SUPPLIED RECORDS:
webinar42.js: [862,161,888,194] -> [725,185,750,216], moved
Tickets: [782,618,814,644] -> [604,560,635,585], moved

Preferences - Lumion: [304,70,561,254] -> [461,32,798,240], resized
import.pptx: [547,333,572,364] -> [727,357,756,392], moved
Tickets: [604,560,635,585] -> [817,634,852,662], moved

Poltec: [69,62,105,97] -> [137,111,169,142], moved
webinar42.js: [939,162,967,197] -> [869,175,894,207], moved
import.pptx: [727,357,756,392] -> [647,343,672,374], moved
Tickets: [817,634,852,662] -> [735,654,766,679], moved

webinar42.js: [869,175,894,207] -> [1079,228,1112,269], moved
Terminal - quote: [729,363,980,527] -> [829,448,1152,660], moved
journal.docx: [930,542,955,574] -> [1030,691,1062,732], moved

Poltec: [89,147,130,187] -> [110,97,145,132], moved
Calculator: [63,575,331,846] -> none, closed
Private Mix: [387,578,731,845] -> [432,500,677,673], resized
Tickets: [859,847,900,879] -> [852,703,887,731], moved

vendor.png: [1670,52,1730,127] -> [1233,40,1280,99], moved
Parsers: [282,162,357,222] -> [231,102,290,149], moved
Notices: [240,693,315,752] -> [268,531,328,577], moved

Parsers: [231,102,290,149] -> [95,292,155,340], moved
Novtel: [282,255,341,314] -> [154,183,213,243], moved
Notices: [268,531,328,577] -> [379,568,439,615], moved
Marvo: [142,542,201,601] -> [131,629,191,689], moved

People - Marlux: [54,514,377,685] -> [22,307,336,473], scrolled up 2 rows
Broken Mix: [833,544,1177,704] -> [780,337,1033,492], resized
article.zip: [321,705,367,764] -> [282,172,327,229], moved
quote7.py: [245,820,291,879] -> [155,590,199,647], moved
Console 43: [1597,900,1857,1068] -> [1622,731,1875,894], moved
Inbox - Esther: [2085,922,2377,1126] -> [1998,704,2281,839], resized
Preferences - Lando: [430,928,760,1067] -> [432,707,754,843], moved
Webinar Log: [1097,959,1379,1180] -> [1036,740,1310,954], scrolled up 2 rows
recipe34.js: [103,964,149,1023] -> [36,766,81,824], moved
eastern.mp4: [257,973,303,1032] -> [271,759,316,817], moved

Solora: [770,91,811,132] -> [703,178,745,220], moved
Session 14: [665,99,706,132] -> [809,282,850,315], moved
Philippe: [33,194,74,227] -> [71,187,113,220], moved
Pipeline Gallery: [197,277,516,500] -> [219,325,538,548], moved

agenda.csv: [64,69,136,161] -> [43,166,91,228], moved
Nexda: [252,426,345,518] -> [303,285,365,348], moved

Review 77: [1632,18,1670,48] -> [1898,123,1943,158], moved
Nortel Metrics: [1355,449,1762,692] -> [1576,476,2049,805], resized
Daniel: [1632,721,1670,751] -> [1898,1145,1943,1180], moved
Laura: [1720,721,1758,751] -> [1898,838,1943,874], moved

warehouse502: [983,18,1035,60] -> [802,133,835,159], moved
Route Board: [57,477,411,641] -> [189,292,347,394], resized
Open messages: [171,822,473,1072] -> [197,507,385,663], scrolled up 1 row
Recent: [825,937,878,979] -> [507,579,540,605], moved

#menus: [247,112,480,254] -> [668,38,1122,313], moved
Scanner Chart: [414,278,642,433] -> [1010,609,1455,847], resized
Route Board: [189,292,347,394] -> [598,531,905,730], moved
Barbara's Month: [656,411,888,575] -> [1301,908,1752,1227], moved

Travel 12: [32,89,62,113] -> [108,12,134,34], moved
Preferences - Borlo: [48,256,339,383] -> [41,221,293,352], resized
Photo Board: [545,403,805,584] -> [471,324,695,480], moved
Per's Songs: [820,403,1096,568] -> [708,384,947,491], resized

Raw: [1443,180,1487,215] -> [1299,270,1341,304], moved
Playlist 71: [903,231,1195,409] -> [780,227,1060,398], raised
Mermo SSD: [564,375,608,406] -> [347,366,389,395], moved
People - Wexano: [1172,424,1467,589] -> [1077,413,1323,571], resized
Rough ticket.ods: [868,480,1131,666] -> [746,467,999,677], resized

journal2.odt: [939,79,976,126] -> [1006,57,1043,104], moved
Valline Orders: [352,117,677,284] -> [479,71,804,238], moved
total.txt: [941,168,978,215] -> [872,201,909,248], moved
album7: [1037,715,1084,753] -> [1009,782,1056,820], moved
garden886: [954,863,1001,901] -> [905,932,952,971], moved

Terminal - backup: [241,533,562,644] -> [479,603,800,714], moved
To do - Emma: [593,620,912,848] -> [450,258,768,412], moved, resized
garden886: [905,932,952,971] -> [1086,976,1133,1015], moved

YOUR ASSIGNMENT: Please retype the listing word for word, from its first line through the line containing "Poltec: [89,147,130,187] ->", and add nothing else.

TASK SOLUTION:
webinar42.js: [862,161,888,194] -> [725,185,750,216], moved
Tickets: [782,618,814,644] -> [604,560,635,585], moved

Preferences - Lumion: [304,70,561,254] -> [461,32,798,240], resized
import.pptx: [547,333,572,364] -> [727,357,756,392], moved
Tickets: [604,560,635,585] -> [817,634,852,662], moved

Poltec: [69,62,105,97] -> [137,111,169,142], moved
webinar42.js: [939,162,967,197] -> [869,175,894,207], moved
import.pptx: [727,357,756,392] -> [647,343,672,374], moved
Tickets: [817,634,852,662] -> [735,654,766,679], moved

webinar42.js: [869,175,894,207] -> [1079,228,1112,269], moved
Terminal - quote: [729,363,980,527] -> [829,448,1152,660], moved
journal.docx: [930,542,955,574] -> [1030,691,1062,732], moved

Poltec: [89,147,130,187] -> [110,97,145,132], moved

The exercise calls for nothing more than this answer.